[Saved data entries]
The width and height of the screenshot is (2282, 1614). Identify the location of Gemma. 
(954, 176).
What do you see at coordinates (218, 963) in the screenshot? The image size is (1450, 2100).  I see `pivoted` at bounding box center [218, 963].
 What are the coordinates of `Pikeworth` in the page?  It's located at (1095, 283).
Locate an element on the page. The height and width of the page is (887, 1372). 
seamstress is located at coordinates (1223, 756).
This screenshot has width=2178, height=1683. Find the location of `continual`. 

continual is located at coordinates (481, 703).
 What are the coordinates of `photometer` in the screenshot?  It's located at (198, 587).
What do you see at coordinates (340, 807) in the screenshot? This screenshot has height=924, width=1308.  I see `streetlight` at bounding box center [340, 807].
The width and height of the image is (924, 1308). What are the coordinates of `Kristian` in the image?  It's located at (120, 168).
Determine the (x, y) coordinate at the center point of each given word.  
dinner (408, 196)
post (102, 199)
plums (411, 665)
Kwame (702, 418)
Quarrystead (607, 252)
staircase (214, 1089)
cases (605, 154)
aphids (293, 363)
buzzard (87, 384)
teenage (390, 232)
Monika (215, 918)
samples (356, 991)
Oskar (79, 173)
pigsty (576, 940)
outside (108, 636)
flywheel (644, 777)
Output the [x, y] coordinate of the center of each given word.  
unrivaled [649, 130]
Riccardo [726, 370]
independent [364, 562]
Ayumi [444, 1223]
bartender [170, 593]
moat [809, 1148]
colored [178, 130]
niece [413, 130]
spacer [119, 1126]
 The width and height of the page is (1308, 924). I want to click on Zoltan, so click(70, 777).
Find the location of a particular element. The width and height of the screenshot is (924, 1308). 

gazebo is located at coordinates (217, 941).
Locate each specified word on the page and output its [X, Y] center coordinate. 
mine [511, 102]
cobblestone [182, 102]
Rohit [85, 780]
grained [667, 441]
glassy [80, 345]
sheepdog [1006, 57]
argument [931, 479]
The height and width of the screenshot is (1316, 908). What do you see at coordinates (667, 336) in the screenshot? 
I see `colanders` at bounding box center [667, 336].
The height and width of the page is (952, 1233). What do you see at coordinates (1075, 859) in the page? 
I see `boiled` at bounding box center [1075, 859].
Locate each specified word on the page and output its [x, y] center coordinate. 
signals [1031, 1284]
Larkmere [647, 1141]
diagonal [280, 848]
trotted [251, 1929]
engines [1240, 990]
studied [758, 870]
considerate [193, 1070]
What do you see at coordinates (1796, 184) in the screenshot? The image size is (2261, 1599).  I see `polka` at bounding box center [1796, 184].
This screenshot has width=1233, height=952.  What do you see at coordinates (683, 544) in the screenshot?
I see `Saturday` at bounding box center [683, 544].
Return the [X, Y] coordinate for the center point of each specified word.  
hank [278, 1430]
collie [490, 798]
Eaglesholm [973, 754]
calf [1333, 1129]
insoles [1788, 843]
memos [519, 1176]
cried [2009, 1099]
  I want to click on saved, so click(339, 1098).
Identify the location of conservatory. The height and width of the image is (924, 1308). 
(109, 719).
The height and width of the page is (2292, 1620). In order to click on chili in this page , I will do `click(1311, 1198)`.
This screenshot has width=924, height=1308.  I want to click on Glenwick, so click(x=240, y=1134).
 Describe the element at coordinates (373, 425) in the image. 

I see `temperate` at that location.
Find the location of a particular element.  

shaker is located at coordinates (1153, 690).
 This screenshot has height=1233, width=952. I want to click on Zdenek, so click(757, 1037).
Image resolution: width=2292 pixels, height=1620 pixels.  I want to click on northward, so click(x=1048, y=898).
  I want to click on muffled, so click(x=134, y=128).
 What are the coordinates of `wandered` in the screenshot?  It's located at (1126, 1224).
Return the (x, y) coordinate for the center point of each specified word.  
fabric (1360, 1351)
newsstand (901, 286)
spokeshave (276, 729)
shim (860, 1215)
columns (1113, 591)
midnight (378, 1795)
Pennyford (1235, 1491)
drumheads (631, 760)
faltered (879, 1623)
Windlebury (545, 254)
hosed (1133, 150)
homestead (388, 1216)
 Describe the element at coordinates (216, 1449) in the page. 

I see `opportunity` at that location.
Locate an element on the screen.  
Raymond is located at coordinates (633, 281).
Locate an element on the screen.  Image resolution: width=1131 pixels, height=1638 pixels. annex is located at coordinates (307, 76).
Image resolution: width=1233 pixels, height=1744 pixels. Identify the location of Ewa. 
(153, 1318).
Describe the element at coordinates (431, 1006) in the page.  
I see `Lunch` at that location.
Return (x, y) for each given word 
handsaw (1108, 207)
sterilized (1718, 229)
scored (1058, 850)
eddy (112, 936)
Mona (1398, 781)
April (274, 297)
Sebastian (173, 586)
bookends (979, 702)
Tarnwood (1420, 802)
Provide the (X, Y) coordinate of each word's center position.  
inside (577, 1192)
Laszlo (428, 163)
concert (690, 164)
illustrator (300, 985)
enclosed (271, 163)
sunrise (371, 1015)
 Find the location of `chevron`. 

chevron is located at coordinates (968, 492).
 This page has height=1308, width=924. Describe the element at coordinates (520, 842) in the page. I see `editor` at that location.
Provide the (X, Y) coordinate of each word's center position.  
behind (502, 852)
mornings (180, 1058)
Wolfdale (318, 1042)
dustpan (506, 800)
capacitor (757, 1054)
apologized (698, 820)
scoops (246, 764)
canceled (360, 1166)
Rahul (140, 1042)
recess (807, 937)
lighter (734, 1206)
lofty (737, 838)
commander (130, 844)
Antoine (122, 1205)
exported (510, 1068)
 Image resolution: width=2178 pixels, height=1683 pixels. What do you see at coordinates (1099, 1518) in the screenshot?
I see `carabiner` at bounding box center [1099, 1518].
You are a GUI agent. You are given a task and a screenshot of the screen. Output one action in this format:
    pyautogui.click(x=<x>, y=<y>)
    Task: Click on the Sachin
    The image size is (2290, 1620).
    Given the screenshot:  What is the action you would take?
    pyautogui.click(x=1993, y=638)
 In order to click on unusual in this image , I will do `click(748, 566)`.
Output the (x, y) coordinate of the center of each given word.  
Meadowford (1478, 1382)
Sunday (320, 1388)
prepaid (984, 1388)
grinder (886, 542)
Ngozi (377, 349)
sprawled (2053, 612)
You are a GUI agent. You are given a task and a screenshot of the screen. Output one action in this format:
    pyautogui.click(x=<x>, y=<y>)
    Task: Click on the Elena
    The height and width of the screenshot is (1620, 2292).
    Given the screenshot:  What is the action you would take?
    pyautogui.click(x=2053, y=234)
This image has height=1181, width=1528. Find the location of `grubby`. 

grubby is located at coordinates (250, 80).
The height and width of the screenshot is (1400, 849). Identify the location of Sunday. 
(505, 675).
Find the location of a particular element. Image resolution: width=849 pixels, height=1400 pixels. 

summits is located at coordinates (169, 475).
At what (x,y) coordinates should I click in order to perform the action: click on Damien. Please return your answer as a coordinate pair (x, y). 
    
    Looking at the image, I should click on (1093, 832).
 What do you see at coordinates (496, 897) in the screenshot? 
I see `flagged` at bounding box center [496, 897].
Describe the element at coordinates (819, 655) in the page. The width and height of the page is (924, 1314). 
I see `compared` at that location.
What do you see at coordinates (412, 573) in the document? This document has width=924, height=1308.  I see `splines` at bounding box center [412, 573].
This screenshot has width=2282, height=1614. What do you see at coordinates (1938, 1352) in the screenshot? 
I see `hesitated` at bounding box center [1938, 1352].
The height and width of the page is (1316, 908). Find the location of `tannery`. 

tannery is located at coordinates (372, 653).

* **Task to complete**
Reproduce every one of the items above word for word, without changing anything.

* **Completed task**
The width and height of the screenshot is (2282, 1614). Identify the location of Gemma. 
(954, 176).
What do you see at coordinates (218, 963) in the screenshot? The image size is (1450, 2100).  I see `pivoted` at bounding box center [218, 963].
 What are the coordinates of `Pikeworth` in the page?  It's located at (1095, 283).
Locate an element on the page. The height and width of the page is (887, 1372). 
seamstress is located at coordinates (1223, 756).
This screenshot has width=2178, height=1683. Find the location of `continual`. 

continual is located at coordinates (481, 703).
 What are the coordinates of `photometer` in the screenshot?  It's located at (198, 587).
What do you see at coordinates (340, 807) in the screenshot? This screenshot has height=924, width=1308.  I see `streetlight` at bounding box center [340, 807].
The width and height of the image is (924, 1308). What are the coordinates of `Kristian` in the image?  It's located at (120, 168).
Determine the (x, y) coordinate at the center point of each given word.  
dinner (408, 196)
post (102, 199)
plums (411, 665)
Kwame (702, 418)
Quarrystead (607, 252)
staircase (214, 1089)
cases (605, 154)
aphids (293, 363)
buzzard (87, 384)
teenage (390, 232)
Monika (215, 918)
samples (356, 991)
Oskar (79, 173)
pigsty (576, 940)
outside (108, 636)
flywheel (644, 777)
Output the [x, y] coordinate of the center of each given word.  
unrivaled [649, 130]
Riccardo [726, 370]
independent [364, 562]
Ayumi [444, 1223]
bartender [170, 593]
moat [809, 1148]
colored [178, 130]
niece [413, 130]
spacer [119, 1126]
 The width and height of the page is (1308, 924). I want to click on Zoltan, so click(70, 777).
Find the location of a particular element. The width and height of the screenshot is (924, 1308). 

gazebo is located at coordinates (217, 941).
Locate each specified word on the page and output its [X, Y] center coordinate. 
mine [511, 102]
cobblestone [182, 102]
Rohit [85, 780]
grained [667, 441]
glassy [80, 345]
sheepdog [1006, 57]
argument [931, 479]
The height and width of the screenshot is (1316, 908). What do you see at coordinates (667, 336) in the screenshot? 
I see `colanders` at bounding box center [667, 336].
The height and width of the page is (952, 1233). What do you see at coordinates (1075, 859) in the page? 
I see `boiled` at bounding box center [1075, 859].
Locate each specified word on the page and output its [x, y] center coordinate. 
signals [1031, 1284]
Larkmere [647, 1141]
diagonal [280, 848]
trotted [251, 1929]
engines [1240, 990]
studied [758, 870]
considerate [193, 1070]
What do you see at coordinates (1796, 184) in the screenshot? The image size is (2261, 1599).  I see `polka` at bounding box center [1796, 184].
This screenshot has width=1233, height=952.  What do you see at coordinates (683, 544) in the screenshot?
I see `Saturday` at bounding box center [683, 544].
Return the [X, Y] coordinate for the center point of each specified word.  
hank [278, 1430]
collie [490, 798]
Eaglesholm [973, 754]
calf [1333, 1129]
insoles [1788, 843]
memos [519, 1176]
cried [2009, 1099]
  I want to click on saved, so click(339, 1098).
Identify the location of conservatory. The height and width of the image is (924, 1308). 
(109, 719).
The height and width of the page is (2292, 1620). In order to click on chili in this page , I will do `click(1311, 1198)`.
This screenshot has width=924, height=1308.  I want to click on Glenwick, so click(x=240, y=1134).
 Describe the element at coordinates (373, 425) in the image. 

I see `temperate` at that location.
Find the location of a particular element.  

shaker is located at coordinates (1153, 690).
 This screenshot has height=1233, width=952. I want to click on Zdenek, so click(757, 1037).
Image resolution: width=2292 pixels, height=1620 pixels.  I want to click on northward, so click(x=1048, y=898).
  I want to click on muffled, so click(x=134, y=128).
 What are the coordinates of `wandered` in the screenshot?  It's located at (1126, 1224).
Return the (x, y) coordinate for the center point of each specified word.  
fabric (1360, 1351)
newsstand (901, 286)
spokeshave (276, 729)
shim (860, 1215)
columns (1113, 591)
midnight (378, 1795)
Pennyford (1235, 1491)
drumheads (631, 760)
faltered (879, 1623)
Windlebury (545, 254)
hosed (1133, 150)
homestead (388, 1216)
 Describe the element at coordinates (216, 1449) in the page. 

I see `opportunity` at that location.
Locate an element on the screen.  
Raymond is located at coordinates (633, 281).
Locate an element on the screen.  Image resolution: width=1131 pixels, height=1638 pixels. annex is located at coordinates (307, 76).
Image resolution: width=1233 pixels, height=1744 pixels. Identify the location of Ewa. 
(153, 1318).
Describe the element at coordinates (431, 1006) in the page.  
I see `Lunch` at that location.
Return (x, y) for each given word 
handsaw (1108, 207)
sterilized (1718, 229)
scored (1058, 850)
eddy (112, 936)
Mona (1398, 781)
April (274, 297)
Sebastian (173, 586)
bookends (979, 702)
Tarnwood (1420, 802)
Provide the (X, Y) coordinate of each word's center position.  
inside (577, 1192)
Laszlo (428, 163)
concert (690, 164)
illustrator (300, 985)
enclosed (271, 163)
sunrise (371, 1015)
 Find the location of `chevron`. 

chevron is located at coordinates (968, 492).
 This page has height=1308, width=924. Describe the element at coordinates (520, 842) in the page. I see `editor` at that location.
Provide the (X, Y) coordinate of each word's center position.  
behind (502, 852)
mornings (180, 1058)
Wolfdale (318, 1042)
dustpan (506, 800)
capacitor (757, 1054)
apologized (698, 820)
scoops (246, 764)
canceled (360, 1166)
Rahul (140, 1042)
recess (807, 937)
lighter (734, 1206)
lofty (737, 838)
commander (130, 844)
Antoine (122, 1205)
exported (510, 1068)
 Image resolution: width=2178 pixels, height=1683 pixels. What do you see at coordinates (1099, 1518) in the screenshot?
I see `carabiner` at bounding box center [1099, 1518].
You are a GUI agent. You are given a task and a screenshot of the screen. Output one action in this format:
    pyautogui.click(x=<x>, y=<y>)
    Task: Click on the Sachin
    The image size is (2290, 1620).
    Given the screenshot:  What is the action you would take?
    pyautogui.click(x=1993, y=638)
 In order to click on unusual in this image , I will do `click(748, 566)`.
Output the (x, y) coordinate of the center of each given word.  
Meadowford (1478, 1382)
Sunday (320, 1388)
prepaid (984, 1388)
grinder (886, 542)
Ngozi (377, 349)
sprawled (2053, 612)
You are a GUI agent. You are given a task and a screenshot of the screen. Output one action in this format:
    pyautogui.click(x=<x>, y=<y>)
    Task: Click on the Elena
    The height and width of the screenshot is (1620, 2292).
    Given the screenshot:  What is the action you would take?
    pyautogui.click(x=2053, y=234)
This image has height=1181, width=1528. Find the location of `grubby`. 

grubby is located at coordinates (250, 80).
The height and width of the screenshot is (1400, 849). Identify the location of Sunday. 
(505, 675).
Find the location of a particular element. Image resolution: width=849 pixels, height=1400 pixels. 

summits is located at coordinates (169, 475).
At what (x,y) coordinates should I click in order to perform the action: click on Damien. Please return your answer as a coordinate pair (x, y). 
    
    Looking at the image, I should click on (1093, 832).
 What do you see at coordinates (496, 897) in the screenshot? 
I see `flagged` at bounding box center [496, 897].
Describe the element at coordinates (819, 655) in the page. The width and height of the page is (924, 1314). 
I see `compared` at that location.
What do you see at coordinates (412, 573) in the document? This document has width=924, height=1308.  I see `splines` at bounding box center [412, 573].
This screenshot has width=2282, height=1614. What do you see at coordinates (1938, 1352) in the screenshot? 
I see `hesitated` at bounding box center [1938, 1352].
The height and width of the page is (1316, 908). Find the location of `tannery`. 

tannery is located at coordinates (372, 653).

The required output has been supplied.